(Synthetic shape transformation data)
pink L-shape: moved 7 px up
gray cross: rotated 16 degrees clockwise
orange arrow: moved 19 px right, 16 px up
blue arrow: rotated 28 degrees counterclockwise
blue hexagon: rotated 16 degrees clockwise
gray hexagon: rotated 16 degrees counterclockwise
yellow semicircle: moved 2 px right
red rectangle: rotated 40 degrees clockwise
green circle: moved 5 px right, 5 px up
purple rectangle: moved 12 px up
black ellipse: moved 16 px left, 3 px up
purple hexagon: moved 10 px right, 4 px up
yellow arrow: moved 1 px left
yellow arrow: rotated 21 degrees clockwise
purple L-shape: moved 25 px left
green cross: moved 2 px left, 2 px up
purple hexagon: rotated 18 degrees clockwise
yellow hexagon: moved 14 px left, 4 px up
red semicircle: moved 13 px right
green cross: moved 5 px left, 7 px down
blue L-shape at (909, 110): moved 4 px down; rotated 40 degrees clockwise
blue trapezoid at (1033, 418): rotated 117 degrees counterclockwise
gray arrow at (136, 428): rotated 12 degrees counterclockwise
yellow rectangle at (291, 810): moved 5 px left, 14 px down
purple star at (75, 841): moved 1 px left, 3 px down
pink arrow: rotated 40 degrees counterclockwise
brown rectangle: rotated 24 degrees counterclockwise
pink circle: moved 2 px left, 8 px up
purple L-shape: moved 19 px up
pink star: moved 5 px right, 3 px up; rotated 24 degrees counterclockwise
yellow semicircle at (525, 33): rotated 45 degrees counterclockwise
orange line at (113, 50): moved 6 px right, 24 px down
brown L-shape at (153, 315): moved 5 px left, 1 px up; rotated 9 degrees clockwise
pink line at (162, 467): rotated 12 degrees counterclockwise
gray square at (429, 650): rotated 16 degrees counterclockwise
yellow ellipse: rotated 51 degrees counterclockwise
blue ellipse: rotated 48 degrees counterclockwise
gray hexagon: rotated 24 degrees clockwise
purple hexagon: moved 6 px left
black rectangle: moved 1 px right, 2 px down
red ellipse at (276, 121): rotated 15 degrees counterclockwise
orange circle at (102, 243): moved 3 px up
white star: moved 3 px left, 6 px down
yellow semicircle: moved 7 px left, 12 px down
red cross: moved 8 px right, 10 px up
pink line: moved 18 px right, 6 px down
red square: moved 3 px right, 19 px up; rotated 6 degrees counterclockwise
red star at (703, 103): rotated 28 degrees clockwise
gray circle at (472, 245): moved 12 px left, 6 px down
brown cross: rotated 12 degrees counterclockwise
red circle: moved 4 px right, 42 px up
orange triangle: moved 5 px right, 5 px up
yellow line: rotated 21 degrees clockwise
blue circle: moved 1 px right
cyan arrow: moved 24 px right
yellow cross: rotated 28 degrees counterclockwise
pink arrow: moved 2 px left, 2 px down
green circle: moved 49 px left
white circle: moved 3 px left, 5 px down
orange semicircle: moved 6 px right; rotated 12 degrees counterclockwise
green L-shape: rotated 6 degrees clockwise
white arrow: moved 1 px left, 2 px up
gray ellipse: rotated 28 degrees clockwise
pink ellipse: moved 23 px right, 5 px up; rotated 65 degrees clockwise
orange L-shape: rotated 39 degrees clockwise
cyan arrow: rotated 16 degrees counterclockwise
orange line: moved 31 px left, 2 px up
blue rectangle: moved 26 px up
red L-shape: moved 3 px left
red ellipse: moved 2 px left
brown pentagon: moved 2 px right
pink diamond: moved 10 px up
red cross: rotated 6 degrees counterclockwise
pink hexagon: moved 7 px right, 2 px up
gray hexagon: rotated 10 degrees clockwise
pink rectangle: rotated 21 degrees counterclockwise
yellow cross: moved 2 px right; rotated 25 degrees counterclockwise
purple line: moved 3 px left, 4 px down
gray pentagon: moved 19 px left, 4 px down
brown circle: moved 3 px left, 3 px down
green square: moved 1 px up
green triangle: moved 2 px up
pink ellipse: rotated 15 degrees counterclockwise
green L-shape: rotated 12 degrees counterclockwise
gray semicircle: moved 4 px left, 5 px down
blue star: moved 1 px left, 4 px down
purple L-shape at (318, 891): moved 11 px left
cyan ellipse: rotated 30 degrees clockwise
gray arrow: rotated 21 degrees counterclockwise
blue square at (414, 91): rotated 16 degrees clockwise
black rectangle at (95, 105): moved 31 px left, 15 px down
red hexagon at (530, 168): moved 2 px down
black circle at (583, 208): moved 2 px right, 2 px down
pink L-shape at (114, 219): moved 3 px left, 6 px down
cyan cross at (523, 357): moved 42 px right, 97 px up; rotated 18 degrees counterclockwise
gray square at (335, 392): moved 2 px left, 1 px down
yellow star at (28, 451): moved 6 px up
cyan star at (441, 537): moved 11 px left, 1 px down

Work to complete>
Extract every line containing the string "white" from the data above.

Result of this task>
white star: moved 3 px left, 6 px down
white circle: moved 3 px left, 5 px down
white arrow: moved 1 px left, 2 px up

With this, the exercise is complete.